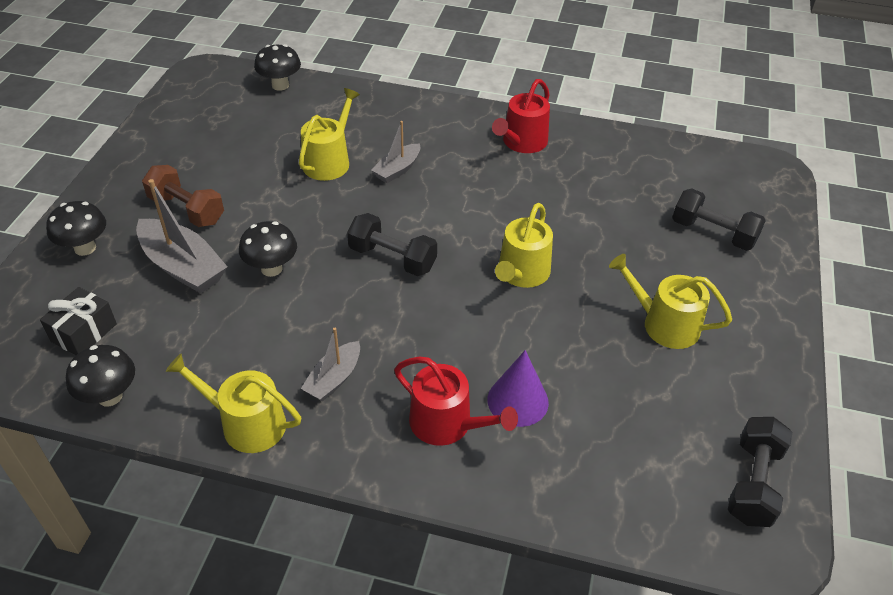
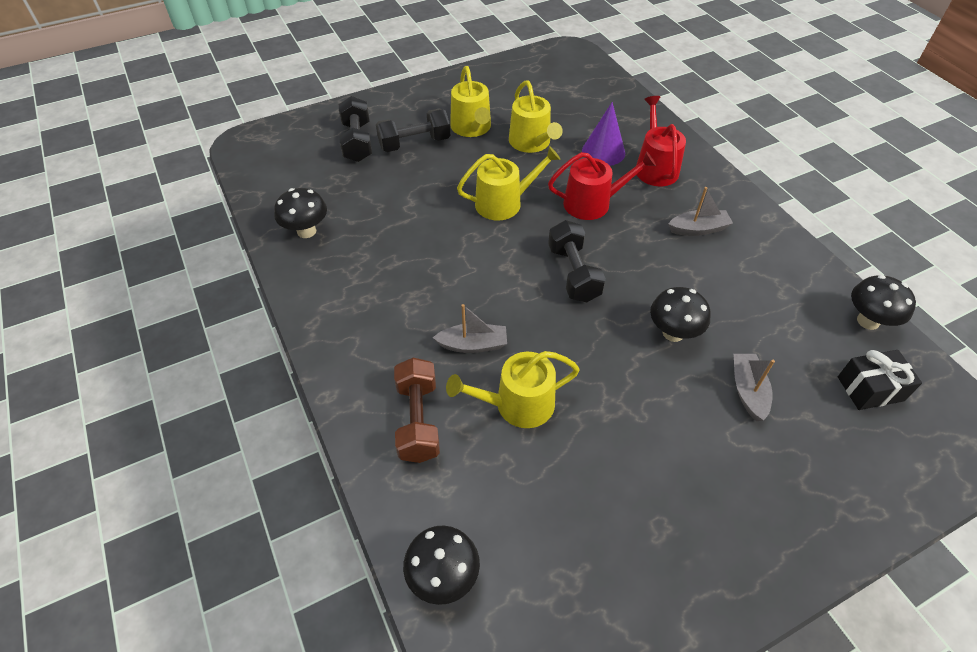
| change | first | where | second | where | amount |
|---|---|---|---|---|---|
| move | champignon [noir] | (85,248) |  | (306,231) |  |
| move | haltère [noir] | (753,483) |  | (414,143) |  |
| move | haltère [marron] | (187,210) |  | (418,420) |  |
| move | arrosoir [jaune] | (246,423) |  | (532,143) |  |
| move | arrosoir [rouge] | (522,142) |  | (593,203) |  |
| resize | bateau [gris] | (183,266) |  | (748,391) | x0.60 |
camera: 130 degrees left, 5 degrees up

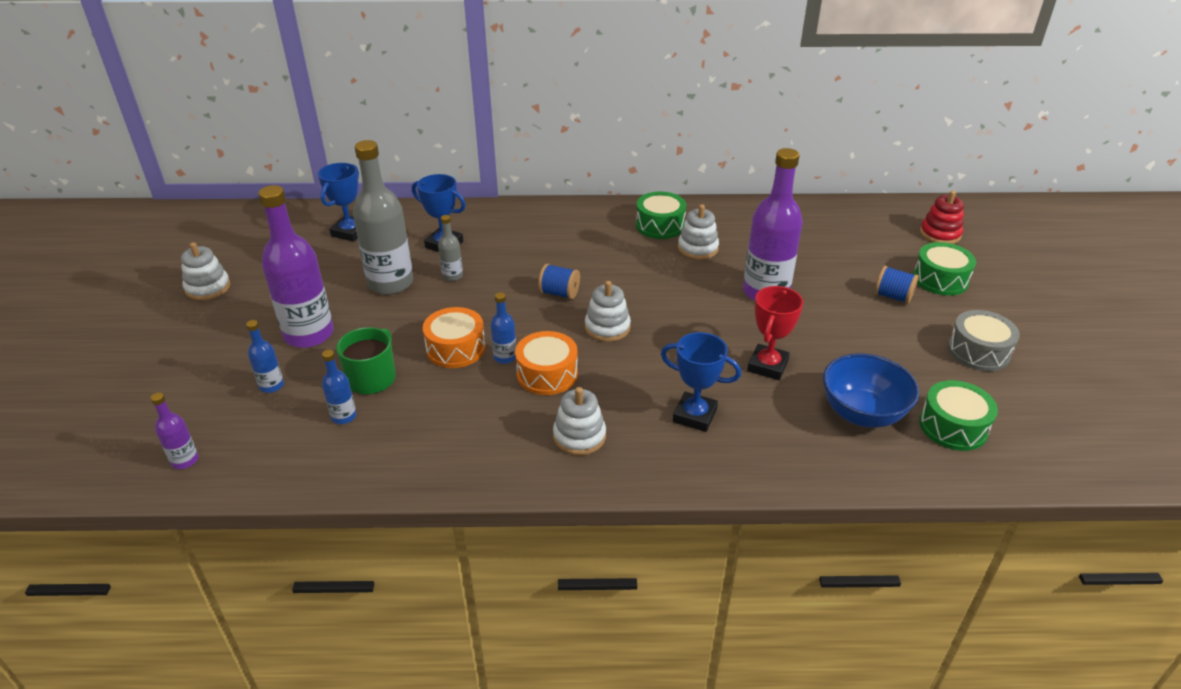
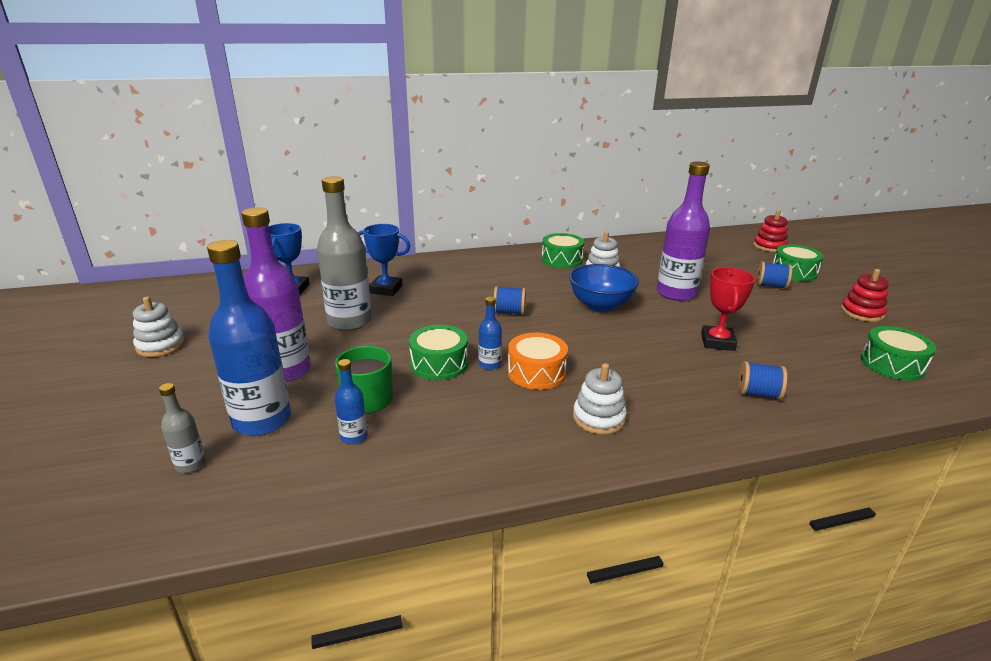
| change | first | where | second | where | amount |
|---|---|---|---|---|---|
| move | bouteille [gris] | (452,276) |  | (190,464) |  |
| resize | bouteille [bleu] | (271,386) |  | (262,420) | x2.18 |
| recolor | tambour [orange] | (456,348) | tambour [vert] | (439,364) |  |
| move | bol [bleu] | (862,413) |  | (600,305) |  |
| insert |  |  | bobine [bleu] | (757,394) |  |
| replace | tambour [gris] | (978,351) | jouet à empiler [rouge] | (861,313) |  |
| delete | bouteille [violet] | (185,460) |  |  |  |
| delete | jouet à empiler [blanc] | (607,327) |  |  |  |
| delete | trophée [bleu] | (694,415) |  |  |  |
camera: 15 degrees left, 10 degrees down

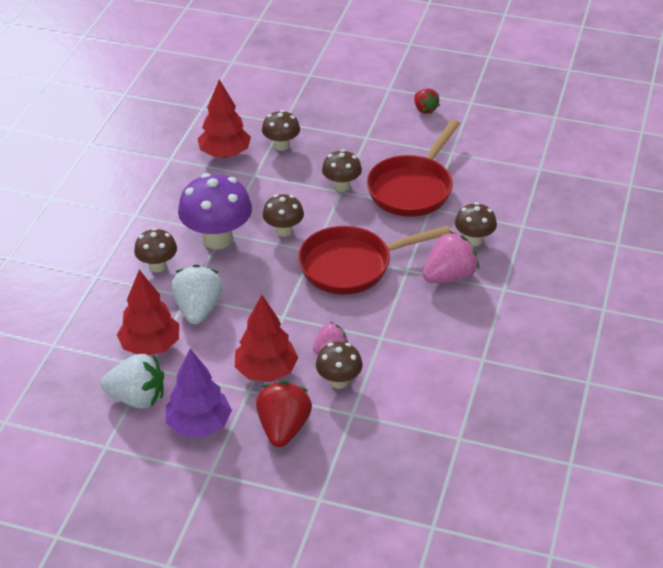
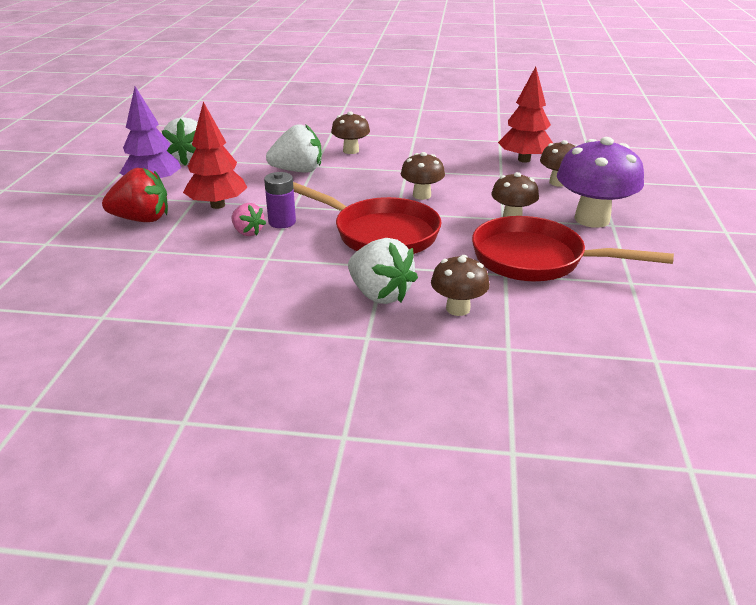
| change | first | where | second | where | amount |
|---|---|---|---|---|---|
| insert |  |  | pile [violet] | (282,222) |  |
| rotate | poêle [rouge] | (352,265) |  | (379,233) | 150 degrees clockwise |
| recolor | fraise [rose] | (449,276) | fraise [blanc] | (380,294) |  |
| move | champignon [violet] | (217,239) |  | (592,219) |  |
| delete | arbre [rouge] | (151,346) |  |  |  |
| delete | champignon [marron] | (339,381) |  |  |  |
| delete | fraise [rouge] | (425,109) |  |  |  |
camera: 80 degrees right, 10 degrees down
·····
§ What the task requires:
Since only the text is wanted, repeat all the records above exactly and omit the pictures.

§ Exercise result:
| change | first | where | second | where | amount |
|---|---|---|---|---|---|
| move | champignon [noir] | (85,248) |  | (306,231) |  |
| move | haltère [noir] | (753,483) |  | (414,143) |  |
| move | haltère [marron] | (187,210) |  | (418,420) |  |
| move | arrosoir [jaune] | (246,423) |  | (532,143) |  |
| move | arrosoir [rouge] | (522,142) |  | (593,203) |  |
| resize | bateau [gris] | (183,266) |  | (748,391) | x0.60 |
camera: 130 degrees left, 5 degrees up

| change | first | where | second | where | amount |
|---|---|---|---|---|---|
| move | bouteille [gris] | (452,276) |  | (190,464) |  |
| resize | bouteille [bleu] | (271,386) |  | (262,420) | x2.18 |
| recolor | tambour [orange] | (456,348) | tambour [vert] | (439,364) |  |
| move | bol [bleu] | (862,413) |  | (600,305) |  |
| insert |  |  | bobine [bleu] | (757,394) |  |
| replace | tambour [gris] | (978,351) | jouet à empiler [rouge] | (861,313) |  |
| delete | bouteille [violet] | (185,460) |  |  |  |
| delete | jouet à empiler [blanc] | (607,327) |  |  |  |
| delete | trophée [bleu] | (694,415) |  |  |  |
camera: 15 degrees left, 10 degrees down

| change | first | where | second | where | amount |
|---|---|---|---|---|---|
| insert |  |  | pile [violet] | (282,222) |  |
| rotate | poêle [rouge] | (352,265) |  | (379,233) | 150 degrees clockwise |
| recolor | fraise [rose] | (449,276) | fraise [blanc] | (380,294) |  |
| move | champignon [violet] | (217,239) |  | (592,219) |  |
| delete | arbre [rouge] | (151,346) |  |  |  |
| delete | champignon [marron] | (339,381) |  |  |  |
| delete | fraise [rouge] | (425,109) |  |  |  |
camera: 80 degrees right, 10 degrees down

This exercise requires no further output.